--- RECORD EXCERPTS ---
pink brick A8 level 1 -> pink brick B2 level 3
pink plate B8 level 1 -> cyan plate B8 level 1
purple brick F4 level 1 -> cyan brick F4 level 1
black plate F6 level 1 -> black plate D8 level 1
---
--- RECORD EXCERPTS ---
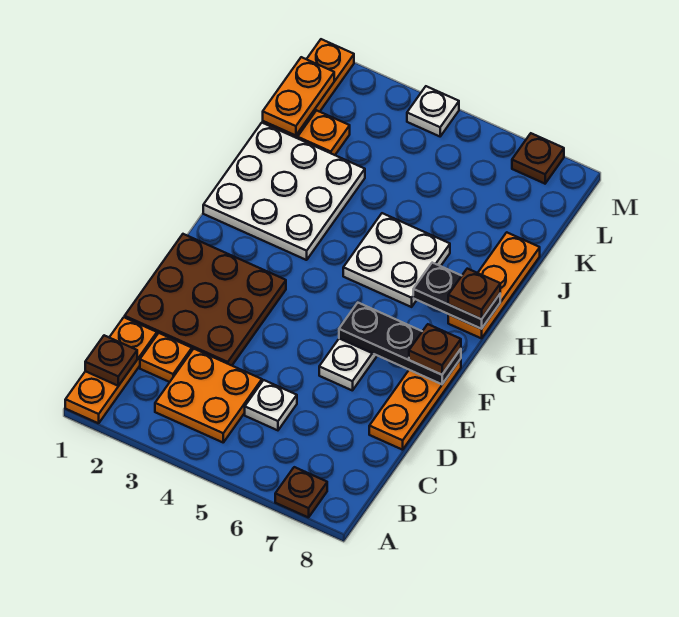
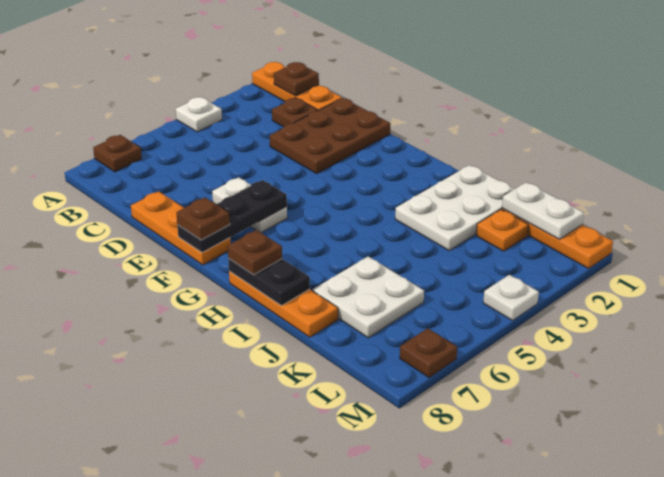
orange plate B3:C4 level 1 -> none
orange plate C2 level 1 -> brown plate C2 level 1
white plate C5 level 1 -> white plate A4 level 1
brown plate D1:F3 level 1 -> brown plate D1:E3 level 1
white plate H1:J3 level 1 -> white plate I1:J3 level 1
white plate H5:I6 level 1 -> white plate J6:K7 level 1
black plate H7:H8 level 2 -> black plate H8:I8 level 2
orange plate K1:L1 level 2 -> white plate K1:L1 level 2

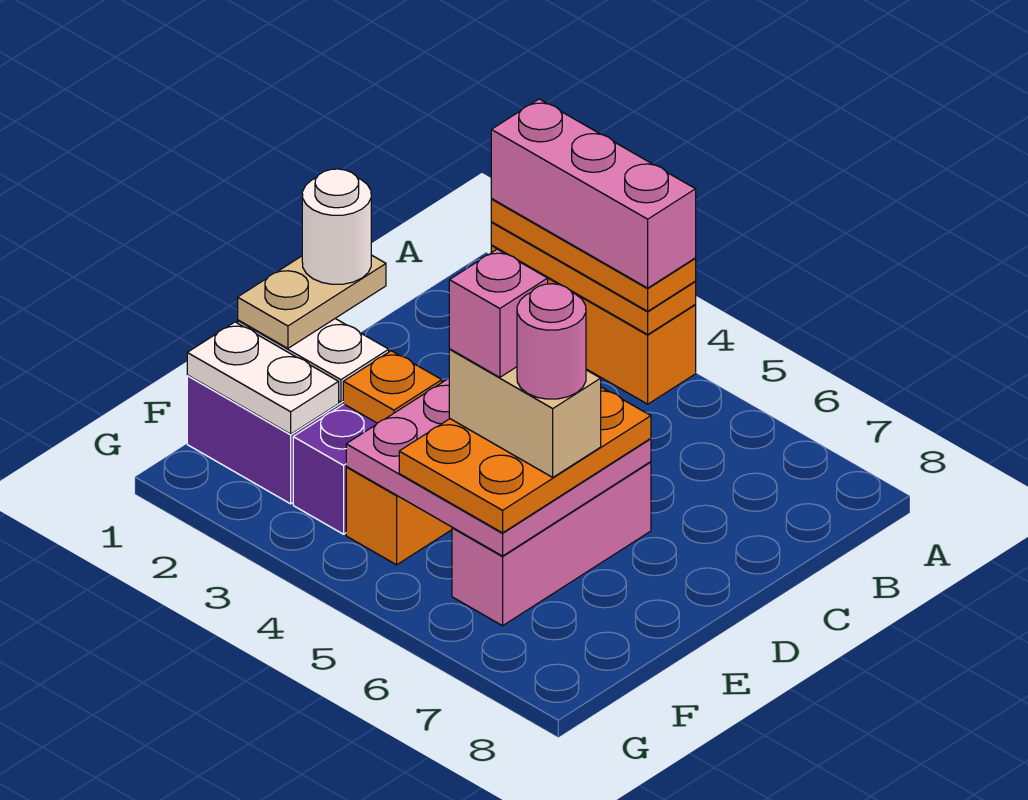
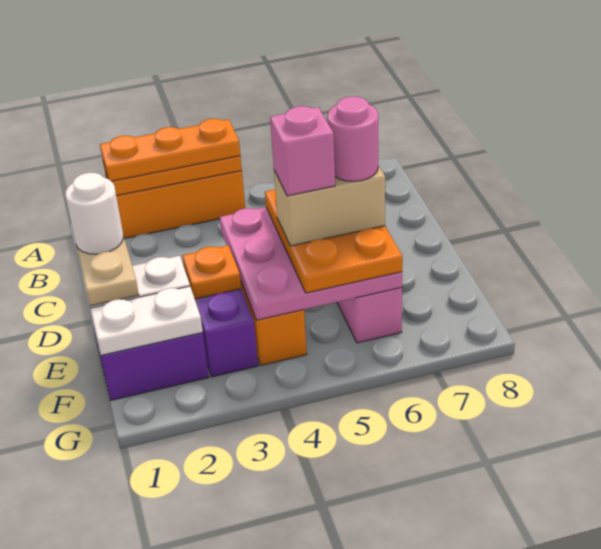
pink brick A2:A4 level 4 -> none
---
--- RECORD EXCERPTS ---
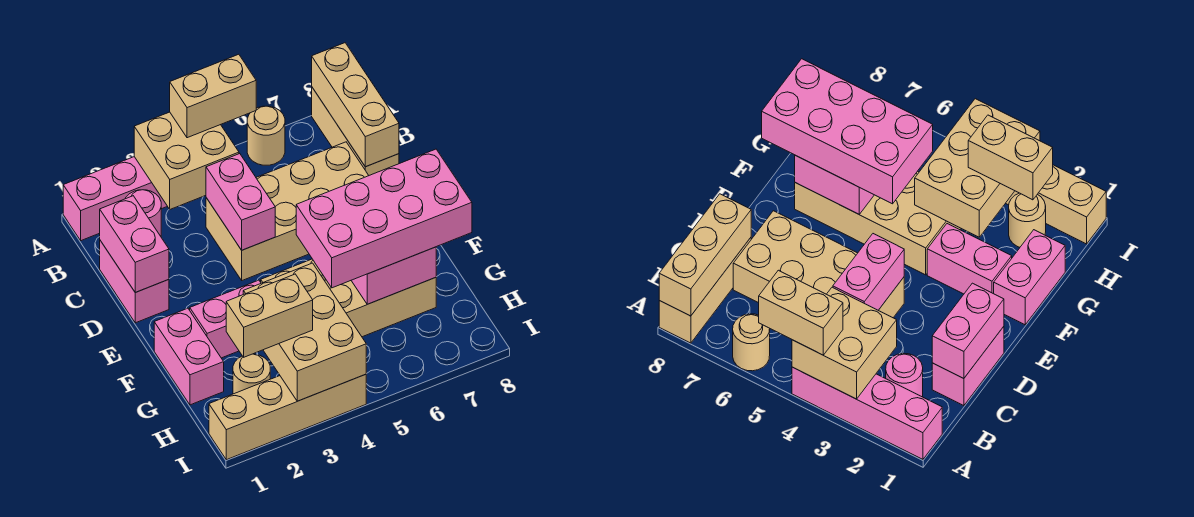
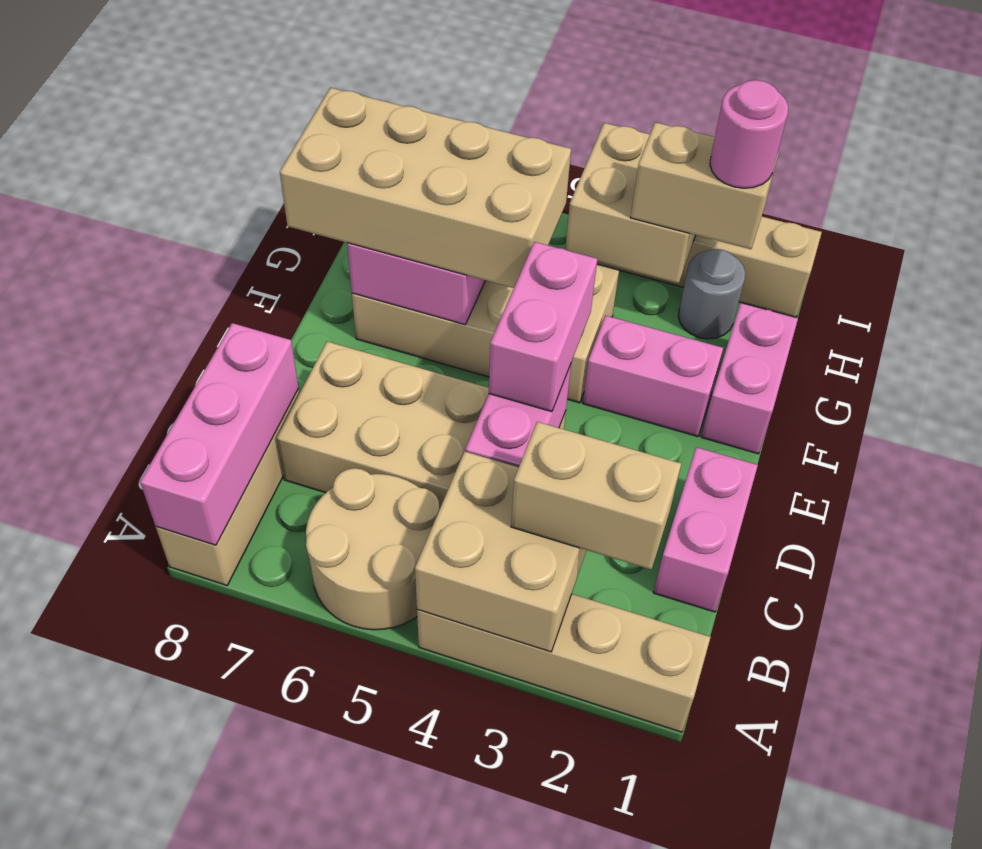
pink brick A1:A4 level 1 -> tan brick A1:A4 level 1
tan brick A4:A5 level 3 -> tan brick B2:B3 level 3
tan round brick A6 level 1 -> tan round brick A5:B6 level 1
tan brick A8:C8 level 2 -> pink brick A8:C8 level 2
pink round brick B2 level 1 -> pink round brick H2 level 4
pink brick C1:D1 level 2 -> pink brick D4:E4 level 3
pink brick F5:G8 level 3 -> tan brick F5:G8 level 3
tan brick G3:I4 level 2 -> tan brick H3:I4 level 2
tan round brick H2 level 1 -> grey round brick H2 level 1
---
# [YOUR GOAL]
Could you find each line in the entries that contains the string "none" and copy it?

# [SOLUTION BELOW]
orange plate B3:C4 level 1 -> none
pink brick A2:A4 level 4 -> none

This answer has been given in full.